Required action: Rewrite the lines starting with the one that contains "Consider the image. Is" and going on through the one that contains "No, it is behind", changing "textured gray couch" to "striped gray sofa" wherever it appears and leaving everything else the same.

>>>>>

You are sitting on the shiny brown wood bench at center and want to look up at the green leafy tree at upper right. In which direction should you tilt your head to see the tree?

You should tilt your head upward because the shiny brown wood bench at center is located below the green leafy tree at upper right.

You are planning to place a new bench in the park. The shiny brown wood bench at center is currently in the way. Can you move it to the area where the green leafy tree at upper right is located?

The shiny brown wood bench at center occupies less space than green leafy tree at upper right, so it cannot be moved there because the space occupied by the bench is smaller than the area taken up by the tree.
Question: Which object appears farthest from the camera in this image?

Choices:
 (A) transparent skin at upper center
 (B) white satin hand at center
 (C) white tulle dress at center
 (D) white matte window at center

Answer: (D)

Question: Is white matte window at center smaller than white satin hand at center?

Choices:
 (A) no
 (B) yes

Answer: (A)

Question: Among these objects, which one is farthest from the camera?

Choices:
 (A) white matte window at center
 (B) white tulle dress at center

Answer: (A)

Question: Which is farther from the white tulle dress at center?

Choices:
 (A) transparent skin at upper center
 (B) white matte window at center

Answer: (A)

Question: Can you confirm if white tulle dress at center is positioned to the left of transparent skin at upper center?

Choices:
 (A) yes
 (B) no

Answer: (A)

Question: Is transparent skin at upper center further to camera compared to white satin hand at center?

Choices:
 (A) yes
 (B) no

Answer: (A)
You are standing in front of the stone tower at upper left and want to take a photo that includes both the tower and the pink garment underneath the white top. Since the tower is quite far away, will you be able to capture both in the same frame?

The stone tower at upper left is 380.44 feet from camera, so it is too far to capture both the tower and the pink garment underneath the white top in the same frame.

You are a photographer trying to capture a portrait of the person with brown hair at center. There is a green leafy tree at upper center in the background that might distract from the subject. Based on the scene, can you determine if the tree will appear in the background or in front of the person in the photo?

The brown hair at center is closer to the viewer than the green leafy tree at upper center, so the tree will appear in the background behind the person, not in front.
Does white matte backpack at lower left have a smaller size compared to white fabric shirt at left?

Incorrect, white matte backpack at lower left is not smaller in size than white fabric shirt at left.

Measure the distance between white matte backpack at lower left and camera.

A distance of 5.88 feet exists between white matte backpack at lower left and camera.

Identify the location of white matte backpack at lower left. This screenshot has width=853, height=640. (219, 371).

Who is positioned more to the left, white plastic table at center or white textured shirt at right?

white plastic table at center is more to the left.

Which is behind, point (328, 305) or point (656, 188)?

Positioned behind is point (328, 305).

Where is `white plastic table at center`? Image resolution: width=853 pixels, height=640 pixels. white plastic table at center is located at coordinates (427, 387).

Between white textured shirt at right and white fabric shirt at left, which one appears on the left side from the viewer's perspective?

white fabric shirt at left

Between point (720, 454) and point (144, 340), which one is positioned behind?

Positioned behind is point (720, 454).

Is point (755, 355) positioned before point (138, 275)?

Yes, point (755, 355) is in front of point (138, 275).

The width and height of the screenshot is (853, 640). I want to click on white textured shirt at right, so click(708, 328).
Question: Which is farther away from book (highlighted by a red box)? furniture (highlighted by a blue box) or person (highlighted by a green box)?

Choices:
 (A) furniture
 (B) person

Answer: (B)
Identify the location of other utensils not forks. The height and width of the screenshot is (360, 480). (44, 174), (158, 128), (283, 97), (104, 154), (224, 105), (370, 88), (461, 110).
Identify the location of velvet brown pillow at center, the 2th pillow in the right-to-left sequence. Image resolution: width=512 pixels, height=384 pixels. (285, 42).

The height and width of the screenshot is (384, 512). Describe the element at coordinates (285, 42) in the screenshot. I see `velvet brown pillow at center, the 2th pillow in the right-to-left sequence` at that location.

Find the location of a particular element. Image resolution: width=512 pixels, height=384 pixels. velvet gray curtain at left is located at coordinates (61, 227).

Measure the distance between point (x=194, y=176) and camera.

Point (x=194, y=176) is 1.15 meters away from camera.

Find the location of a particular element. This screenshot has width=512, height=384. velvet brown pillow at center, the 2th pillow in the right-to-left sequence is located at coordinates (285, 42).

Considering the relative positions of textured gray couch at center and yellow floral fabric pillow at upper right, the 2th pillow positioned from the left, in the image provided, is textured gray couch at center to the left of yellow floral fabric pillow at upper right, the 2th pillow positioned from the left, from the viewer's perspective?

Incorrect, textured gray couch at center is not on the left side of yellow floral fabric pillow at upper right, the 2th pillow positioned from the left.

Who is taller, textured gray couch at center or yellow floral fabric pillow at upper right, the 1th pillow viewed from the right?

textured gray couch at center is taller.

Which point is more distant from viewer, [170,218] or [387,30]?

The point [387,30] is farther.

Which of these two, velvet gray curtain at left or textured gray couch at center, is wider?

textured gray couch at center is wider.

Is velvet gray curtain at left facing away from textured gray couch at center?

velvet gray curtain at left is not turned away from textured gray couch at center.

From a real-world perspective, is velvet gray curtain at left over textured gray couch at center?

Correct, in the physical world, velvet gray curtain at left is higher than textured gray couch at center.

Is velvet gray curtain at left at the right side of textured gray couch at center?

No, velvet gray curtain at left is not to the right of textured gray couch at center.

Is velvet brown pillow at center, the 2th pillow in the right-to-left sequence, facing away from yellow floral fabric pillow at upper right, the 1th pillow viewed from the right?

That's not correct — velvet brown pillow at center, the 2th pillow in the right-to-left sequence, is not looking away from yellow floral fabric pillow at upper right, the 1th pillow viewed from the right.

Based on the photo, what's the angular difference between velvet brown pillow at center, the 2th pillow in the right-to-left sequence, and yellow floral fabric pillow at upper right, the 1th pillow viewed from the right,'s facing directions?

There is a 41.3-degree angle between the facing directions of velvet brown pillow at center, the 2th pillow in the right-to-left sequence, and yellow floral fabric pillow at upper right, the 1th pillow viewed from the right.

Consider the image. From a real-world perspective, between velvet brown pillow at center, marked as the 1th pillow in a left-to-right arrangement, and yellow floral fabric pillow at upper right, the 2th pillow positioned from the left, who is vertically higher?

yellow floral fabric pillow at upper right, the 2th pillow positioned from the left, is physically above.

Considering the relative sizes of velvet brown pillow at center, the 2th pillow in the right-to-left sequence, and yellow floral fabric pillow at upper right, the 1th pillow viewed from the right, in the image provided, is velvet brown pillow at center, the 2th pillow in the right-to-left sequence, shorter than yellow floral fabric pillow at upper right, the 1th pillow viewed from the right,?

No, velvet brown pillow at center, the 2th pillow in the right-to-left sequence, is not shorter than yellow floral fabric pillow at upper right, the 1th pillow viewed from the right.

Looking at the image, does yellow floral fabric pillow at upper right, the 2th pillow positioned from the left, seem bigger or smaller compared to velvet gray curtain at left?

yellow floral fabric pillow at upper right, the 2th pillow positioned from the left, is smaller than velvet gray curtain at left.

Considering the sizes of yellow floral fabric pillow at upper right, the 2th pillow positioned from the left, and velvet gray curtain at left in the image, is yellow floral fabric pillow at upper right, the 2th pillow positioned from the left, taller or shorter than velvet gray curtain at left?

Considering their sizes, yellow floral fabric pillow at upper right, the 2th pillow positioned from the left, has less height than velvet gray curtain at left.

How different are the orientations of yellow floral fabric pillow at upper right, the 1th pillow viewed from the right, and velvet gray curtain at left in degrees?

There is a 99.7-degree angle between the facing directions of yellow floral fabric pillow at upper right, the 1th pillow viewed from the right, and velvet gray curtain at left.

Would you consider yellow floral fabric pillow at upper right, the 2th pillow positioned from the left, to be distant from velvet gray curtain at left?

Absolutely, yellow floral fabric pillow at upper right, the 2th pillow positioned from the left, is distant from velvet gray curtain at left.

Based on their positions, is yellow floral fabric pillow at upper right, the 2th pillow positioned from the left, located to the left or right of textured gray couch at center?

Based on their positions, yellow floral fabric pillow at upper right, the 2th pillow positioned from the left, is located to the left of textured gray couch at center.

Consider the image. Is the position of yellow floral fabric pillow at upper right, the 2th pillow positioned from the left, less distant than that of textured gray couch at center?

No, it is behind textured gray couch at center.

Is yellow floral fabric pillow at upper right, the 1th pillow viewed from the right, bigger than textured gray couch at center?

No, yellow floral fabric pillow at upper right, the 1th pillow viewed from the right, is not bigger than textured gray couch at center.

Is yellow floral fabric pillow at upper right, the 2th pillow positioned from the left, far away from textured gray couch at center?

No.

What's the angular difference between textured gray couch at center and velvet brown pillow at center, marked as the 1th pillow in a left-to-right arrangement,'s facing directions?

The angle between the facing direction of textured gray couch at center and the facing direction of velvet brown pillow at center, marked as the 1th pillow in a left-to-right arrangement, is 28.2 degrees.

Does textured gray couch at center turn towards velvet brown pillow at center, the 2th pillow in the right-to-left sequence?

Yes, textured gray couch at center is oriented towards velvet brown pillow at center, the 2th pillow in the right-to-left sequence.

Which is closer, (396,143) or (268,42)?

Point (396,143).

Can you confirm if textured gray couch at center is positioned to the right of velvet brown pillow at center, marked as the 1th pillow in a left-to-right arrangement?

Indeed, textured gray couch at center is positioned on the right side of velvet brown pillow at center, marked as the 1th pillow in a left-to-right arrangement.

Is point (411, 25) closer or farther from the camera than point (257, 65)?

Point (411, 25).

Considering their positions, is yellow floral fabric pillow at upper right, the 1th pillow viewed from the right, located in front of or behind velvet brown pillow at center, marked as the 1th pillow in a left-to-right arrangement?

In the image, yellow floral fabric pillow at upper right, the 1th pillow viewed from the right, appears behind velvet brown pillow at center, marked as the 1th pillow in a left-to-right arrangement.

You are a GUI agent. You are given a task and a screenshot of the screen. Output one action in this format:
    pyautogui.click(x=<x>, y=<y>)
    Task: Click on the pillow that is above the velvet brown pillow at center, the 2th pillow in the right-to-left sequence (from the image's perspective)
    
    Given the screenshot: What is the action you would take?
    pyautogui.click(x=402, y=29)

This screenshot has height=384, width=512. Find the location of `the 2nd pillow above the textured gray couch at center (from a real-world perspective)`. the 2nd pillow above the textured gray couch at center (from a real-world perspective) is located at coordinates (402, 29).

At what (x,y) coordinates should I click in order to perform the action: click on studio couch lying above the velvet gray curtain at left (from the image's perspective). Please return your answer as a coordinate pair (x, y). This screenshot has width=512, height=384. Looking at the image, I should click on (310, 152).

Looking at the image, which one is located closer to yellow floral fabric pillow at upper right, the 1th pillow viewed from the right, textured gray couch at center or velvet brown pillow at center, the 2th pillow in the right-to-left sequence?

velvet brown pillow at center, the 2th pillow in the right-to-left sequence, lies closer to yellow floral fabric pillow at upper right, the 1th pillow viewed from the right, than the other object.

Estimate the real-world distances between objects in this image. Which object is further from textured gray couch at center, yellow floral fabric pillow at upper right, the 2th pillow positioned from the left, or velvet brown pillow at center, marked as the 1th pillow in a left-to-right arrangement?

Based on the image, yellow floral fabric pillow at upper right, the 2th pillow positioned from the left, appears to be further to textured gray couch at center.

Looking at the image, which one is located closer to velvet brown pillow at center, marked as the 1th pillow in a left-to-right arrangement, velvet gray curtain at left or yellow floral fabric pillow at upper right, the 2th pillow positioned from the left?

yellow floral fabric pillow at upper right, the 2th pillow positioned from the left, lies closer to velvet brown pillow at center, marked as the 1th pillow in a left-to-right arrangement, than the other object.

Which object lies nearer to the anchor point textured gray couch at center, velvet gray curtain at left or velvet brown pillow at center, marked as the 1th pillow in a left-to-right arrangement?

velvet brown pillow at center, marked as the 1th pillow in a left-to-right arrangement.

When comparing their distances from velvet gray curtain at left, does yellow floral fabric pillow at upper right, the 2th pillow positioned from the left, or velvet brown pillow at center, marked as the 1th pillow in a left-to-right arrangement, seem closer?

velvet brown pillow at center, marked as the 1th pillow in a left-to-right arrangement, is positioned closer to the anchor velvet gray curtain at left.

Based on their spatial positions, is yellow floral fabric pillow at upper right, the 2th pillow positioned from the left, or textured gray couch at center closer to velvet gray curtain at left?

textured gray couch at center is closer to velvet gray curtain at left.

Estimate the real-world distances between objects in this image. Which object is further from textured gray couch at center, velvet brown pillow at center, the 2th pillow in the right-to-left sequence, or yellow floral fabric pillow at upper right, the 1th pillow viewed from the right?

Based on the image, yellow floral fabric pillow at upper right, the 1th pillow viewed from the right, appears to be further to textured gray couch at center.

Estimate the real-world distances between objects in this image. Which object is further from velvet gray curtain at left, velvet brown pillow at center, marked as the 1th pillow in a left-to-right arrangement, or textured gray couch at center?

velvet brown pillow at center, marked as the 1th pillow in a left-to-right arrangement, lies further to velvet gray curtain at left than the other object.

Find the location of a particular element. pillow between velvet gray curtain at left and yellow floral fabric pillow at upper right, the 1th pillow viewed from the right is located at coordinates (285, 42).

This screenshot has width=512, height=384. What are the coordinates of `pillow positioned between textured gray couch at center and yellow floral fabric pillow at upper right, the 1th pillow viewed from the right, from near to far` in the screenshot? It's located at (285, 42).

<<<<<

Answer to this problem:
Consider the image. Is the position of yellow floral fabric pillow at upper right, the 2th pillow positioned from the left, less distant than that of striped gray sofa at center?

No, it is behind striped gray sofa at center.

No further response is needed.